## Start Input material

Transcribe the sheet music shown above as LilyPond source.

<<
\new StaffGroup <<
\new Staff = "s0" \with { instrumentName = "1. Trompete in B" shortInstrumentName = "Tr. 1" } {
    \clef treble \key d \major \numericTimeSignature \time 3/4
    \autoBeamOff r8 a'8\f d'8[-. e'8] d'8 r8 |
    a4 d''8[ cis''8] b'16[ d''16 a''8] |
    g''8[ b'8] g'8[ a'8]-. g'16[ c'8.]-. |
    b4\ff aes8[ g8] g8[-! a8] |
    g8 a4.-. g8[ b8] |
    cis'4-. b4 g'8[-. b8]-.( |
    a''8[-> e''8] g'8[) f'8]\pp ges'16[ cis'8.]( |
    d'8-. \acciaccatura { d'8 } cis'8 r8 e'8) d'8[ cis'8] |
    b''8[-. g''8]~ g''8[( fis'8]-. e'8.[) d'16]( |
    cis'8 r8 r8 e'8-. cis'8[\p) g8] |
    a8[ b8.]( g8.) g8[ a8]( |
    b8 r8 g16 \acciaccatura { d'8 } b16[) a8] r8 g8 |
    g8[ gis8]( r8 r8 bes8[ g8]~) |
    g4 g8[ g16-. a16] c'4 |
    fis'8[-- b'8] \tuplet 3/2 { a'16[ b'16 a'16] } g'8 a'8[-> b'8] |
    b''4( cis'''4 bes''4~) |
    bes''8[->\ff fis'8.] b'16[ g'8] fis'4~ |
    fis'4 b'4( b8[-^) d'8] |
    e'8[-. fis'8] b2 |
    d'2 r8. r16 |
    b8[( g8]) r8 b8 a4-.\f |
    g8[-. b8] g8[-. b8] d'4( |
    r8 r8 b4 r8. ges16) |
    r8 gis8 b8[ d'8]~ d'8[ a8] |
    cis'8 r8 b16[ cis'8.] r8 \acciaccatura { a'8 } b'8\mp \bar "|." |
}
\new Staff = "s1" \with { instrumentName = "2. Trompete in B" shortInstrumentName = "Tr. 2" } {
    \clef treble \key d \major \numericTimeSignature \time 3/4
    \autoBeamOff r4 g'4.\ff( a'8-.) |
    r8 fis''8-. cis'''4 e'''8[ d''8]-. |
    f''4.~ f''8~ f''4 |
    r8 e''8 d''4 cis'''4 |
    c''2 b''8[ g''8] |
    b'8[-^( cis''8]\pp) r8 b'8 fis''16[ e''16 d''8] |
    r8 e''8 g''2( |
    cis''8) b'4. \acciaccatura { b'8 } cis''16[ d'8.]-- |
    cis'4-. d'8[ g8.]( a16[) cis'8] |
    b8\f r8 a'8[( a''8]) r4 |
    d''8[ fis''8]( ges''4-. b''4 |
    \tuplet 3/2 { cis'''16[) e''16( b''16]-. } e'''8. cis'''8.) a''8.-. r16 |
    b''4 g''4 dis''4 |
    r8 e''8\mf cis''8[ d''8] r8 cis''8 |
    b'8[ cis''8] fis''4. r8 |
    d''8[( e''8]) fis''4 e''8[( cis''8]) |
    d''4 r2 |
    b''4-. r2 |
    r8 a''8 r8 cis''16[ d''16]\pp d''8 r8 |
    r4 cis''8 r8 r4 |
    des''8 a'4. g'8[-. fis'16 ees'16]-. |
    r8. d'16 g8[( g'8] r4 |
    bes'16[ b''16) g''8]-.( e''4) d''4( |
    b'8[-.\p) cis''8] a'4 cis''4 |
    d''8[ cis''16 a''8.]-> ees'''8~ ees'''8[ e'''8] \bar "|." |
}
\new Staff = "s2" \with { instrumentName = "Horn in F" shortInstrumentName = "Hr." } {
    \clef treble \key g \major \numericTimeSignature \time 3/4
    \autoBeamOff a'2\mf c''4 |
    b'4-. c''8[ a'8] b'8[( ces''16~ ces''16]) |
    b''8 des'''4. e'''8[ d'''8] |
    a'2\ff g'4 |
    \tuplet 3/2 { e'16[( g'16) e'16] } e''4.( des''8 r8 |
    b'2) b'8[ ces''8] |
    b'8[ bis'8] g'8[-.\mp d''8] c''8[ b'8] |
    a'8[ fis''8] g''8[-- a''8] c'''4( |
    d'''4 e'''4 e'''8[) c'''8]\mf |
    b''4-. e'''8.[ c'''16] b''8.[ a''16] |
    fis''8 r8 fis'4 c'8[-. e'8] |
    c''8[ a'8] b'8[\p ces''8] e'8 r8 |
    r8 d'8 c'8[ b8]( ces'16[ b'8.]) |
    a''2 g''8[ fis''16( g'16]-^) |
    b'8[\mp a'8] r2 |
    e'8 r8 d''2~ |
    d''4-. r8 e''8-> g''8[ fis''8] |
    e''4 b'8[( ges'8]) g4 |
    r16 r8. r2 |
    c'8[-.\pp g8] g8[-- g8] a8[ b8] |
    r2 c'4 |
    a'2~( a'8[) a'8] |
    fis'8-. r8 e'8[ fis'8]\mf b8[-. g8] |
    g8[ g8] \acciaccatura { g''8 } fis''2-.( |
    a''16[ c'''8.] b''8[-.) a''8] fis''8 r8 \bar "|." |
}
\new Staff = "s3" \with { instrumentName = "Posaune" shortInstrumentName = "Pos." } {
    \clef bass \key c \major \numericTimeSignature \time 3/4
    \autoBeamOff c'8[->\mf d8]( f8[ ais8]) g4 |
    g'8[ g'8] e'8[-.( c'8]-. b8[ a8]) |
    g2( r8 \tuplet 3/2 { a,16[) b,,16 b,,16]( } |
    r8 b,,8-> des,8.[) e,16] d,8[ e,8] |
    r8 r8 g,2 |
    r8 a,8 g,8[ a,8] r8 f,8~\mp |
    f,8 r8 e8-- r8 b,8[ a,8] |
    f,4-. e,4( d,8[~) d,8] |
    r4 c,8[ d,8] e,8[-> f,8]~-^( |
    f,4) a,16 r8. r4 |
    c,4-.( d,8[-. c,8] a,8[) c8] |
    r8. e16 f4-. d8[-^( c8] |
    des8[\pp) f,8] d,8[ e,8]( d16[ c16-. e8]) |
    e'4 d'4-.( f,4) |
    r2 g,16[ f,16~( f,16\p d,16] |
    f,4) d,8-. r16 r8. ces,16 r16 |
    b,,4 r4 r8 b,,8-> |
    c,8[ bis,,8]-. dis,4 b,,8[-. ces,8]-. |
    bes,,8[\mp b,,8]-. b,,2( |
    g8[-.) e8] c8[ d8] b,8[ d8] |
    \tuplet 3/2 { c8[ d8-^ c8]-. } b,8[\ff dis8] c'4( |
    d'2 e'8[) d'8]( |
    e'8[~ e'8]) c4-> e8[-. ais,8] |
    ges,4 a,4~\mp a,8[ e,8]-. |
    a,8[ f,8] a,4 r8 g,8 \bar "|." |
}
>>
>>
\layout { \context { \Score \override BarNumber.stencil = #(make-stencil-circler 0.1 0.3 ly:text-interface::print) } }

## End Input material

- Task description
Count the lines in the entries above that contain the string "major", and reply with only that number.

- Exercise response
4